What you need to do. Go through the entries and copy every line that has the string "turquoise" in it.

Object state comparisons.
----------------------------------------

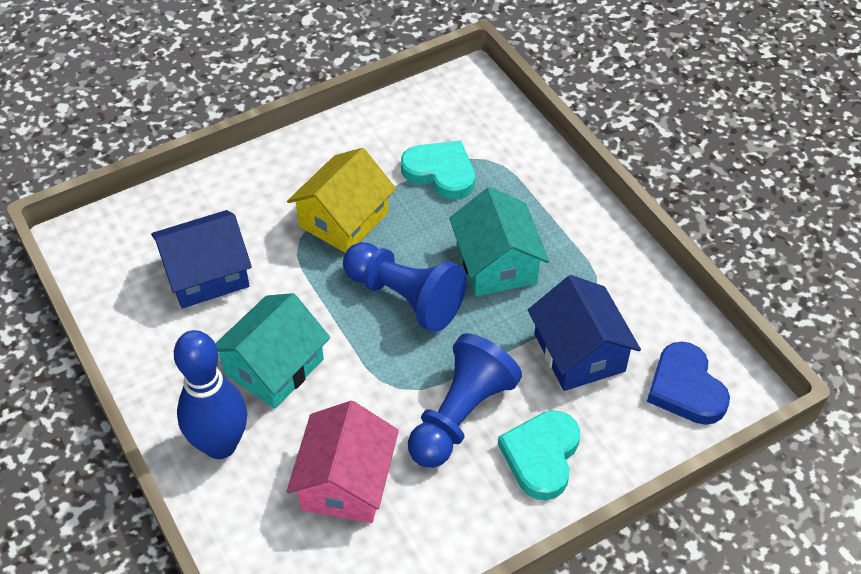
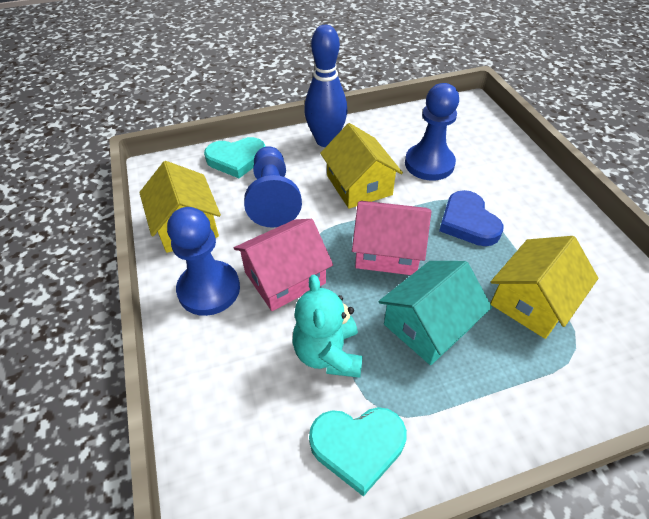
blue house: 2 -> 0
blue pawn: 2 -> 3
pink house: 1 -> 2
turquoise house: 2 -> 1
turquoise teddy bear: 0 -> 1
yellow house: 1 -> 3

----------------------------------------

Written solution.
turquoise house: 2 -> 1
turquoise teddy bear: 0 -> 1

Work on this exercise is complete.